**ASSIGNMENT:** Copy each entry below exactly. No images.

**RECORD EXCERPTS:**
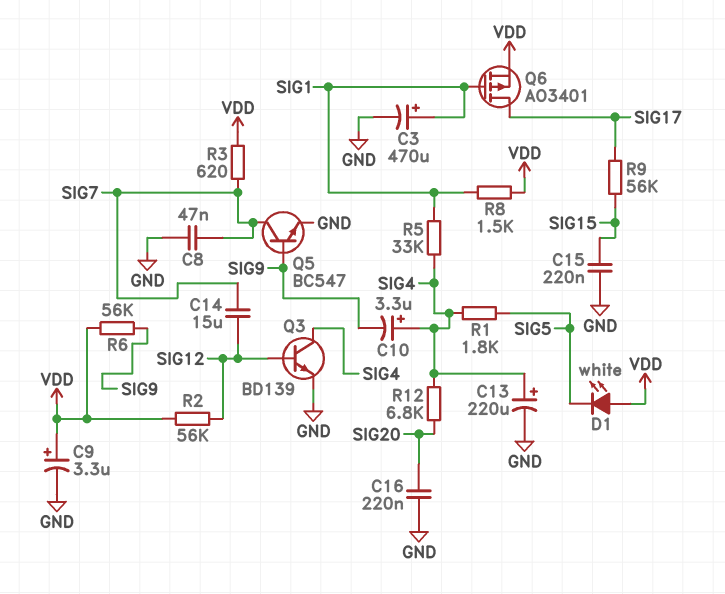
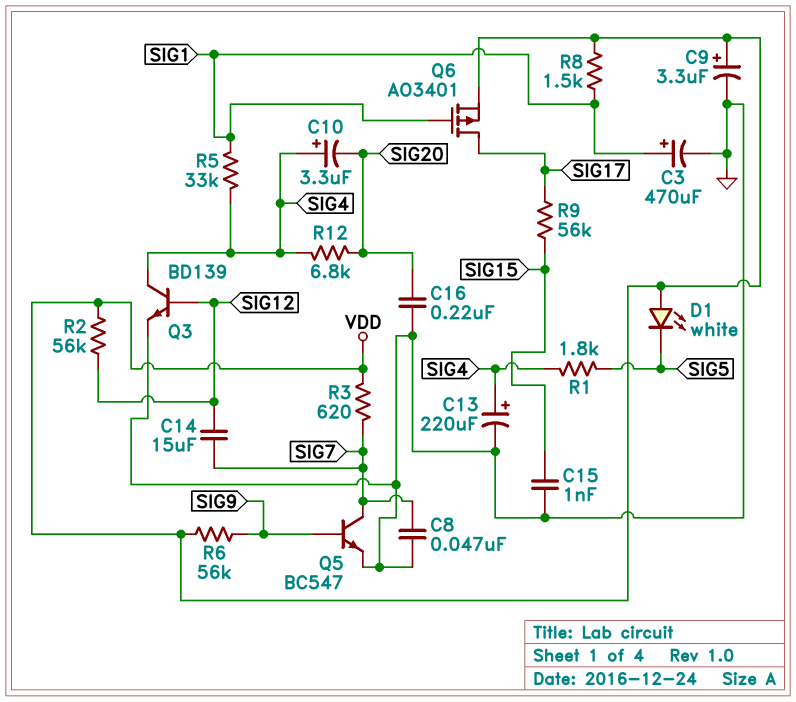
C10: 3.3uF (plus SIG4, minus SIG9) -> 3.3uF (plus SIG4, minus SIG20)
C15: 220nF (GND, SIG15) -> 1nF (GND, SIG15)

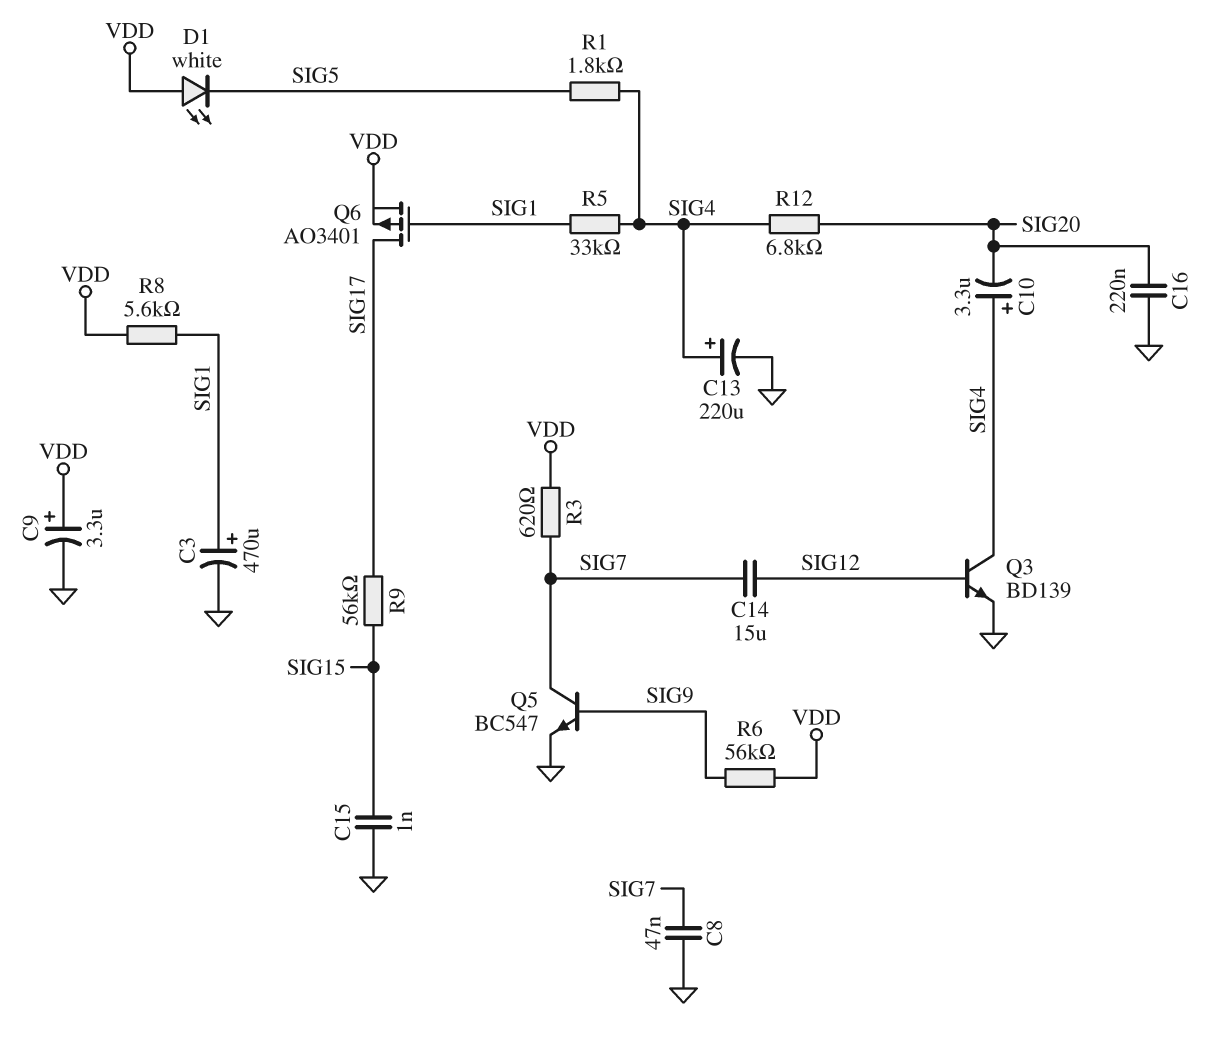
R2: 56k (SIG12, VDD) -> none
R8: 1.5k (SIG1, VDD) -> 5.6k (SIG1, VDD)

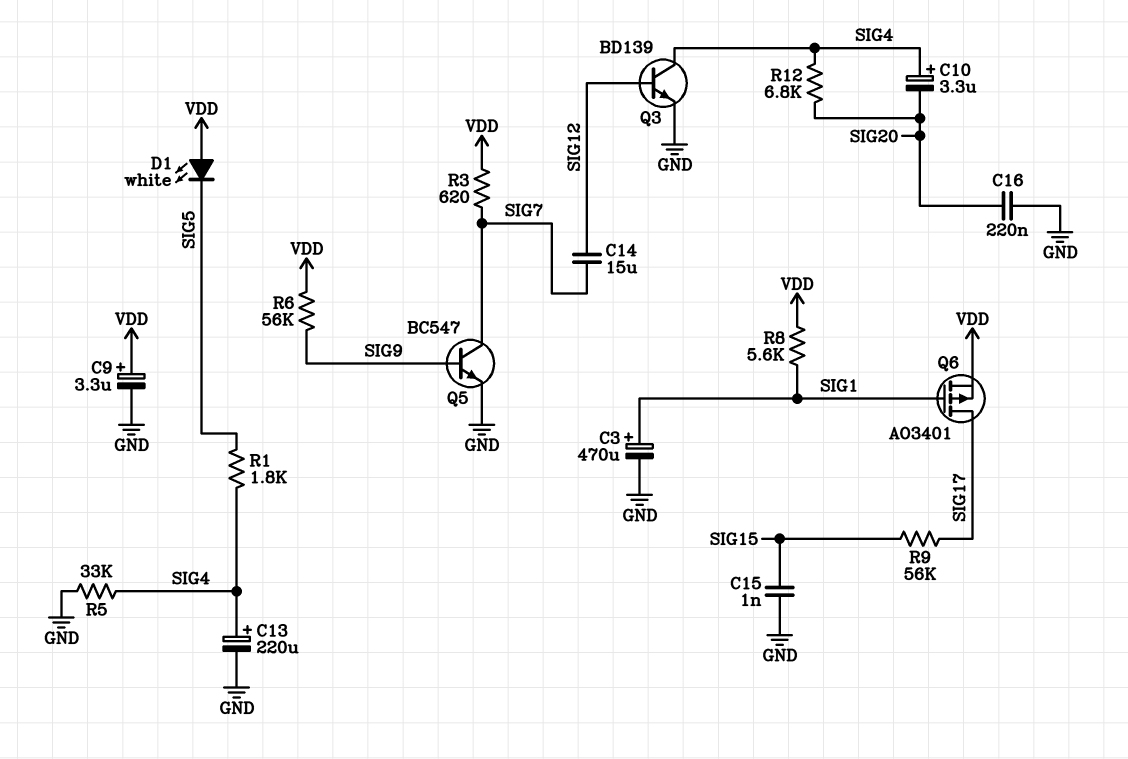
C8: 47nF (GND, SIG7) -> none
R5: 33k (SIG1, SIG4) -> 33k (GND, SIG4)

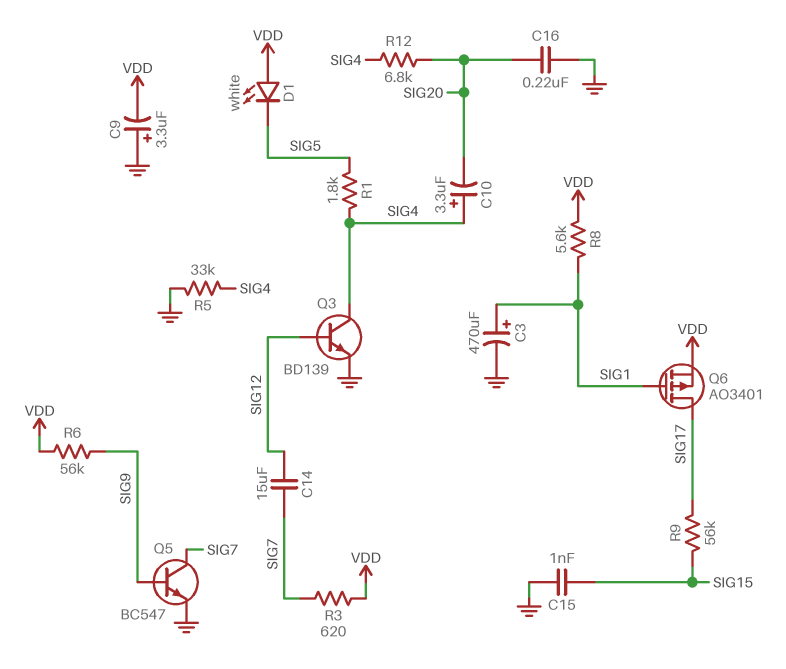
C9: 3.3uF (plus VDD, minus GND) -> 3.3uF (plus GND, minus VDD)
C13: 220uF (plus SIG4, minus GND) -> none

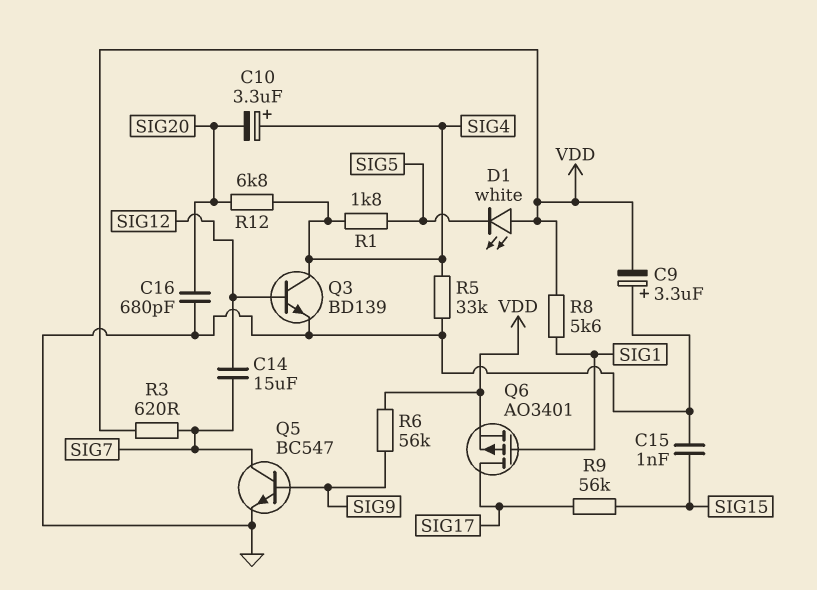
C3: 470uF (plus SIG1, minus GND) -> none
C16: 220nF (GND, SIG20) -> 680pF (GND, SIG20)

**REPLY:**
C10: 3.3uF (plus SIG4, minus SIG9) -> 3.3uF (plus SIG4, minus SIG20)
C15: 220nF (GND, SIG15) -> 1nF (GND, SIG15)

R2: 56k (SIG12, VDD) -> none
R8: 1.5k (SIG1, VDD) -> 5.6k (SIG1, VDD)

C8: 47nF (GND, SIG7) -> none
R5: 33k (SIG1, SIG4) -> 33k (GND, SIG4)

C9: 3.3uF (plus VDD, minus GND) -> 3.3uF (plus GND, minus VDD)
C13: 220uF (plus SIG4, minus GND) -> none

C3: 470uF (plus SIG1, minus GND) -> none
C16: 220nF (GND, SIG20) -> 680pF (GND, SIG20)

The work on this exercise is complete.